» Assignment
Word for word, restate the lines of the data from the first through the one containing "IC2 pin IO5: VA -> none", and nothing else.

'''

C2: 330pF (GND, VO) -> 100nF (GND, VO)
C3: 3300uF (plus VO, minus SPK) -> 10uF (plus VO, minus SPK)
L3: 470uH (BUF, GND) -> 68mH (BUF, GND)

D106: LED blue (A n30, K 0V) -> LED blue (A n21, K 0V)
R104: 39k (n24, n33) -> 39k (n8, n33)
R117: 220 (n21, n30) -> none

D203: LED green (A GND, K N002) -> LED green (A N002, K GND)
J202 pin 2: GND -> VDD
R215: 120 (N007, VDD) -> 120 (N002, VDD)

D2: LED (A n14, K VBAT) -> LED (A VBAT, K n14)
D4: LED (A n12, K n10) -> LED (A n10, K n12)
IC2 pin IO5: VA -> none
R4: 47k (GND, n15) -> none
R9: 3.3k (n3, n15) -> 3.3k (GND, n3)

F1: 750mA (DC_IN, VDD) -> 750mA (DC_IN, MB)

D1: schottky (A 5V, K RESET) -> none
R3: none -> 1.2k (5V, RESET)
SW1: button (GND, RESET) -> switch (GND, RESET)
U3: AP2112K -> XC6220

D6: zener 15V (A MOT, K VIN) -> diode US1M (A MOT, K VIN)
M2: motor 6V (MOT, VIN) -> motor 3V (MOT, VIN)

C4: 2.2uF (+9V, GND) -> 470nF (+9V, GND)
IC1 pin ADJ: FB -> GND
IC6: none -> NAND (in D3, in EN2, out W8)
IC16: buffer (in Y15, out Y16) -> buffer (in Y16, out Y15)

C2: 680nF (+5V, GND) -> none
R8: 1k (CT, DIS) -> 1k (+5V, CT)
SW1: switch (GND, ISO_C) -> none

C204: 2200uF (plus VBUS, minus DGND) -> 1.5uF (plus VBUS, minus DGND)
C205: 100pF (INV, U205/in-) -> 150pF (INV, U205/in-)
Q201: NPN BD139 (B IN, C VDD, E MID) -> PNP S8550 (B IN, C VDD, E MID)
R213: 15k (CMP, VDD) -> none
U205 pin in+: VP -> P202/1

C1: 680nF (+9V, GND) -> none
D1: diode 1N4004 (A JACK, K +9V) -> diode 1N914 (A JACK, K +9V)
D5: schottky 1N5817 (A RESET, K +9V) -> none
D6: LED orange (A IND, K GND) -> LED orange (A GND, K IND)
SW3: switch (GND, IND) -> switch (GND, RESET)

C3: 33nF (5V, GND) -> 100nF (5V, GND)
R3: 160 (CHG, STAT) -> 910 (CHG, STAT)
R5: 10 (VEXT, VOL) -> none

'''

» Task solution
C2: 330pF (GND, VO) -> 100nF (GND, VO)
C3: 3300uF (plus VO, minus SPK) -> 10uF (plus VO, minus SPK)
L3: 470uH (BUF, GND) -> 68mH (BUF, GND)

D106: LED blue (A n30, K 0V) -> LED blue (A n21, K 0V)
R104: 39k (n24, n33) -> 39k (n8, n33)
R117: 220 (n21, n30) -> none

D203: LED green (A GND, K N002) -> LED green (A N002, K GND)
J202 pin 2: GND -> VDD
R215: 120 (N007, VDD) -> 120 (N002, VDD)

D2: LED (A n14, K VBAT) -> LED (A VBAT, K n14)
D4: LED (A n12, K n10) -> LED (A n10, K n12)
IC2 pin IO5: VA -> none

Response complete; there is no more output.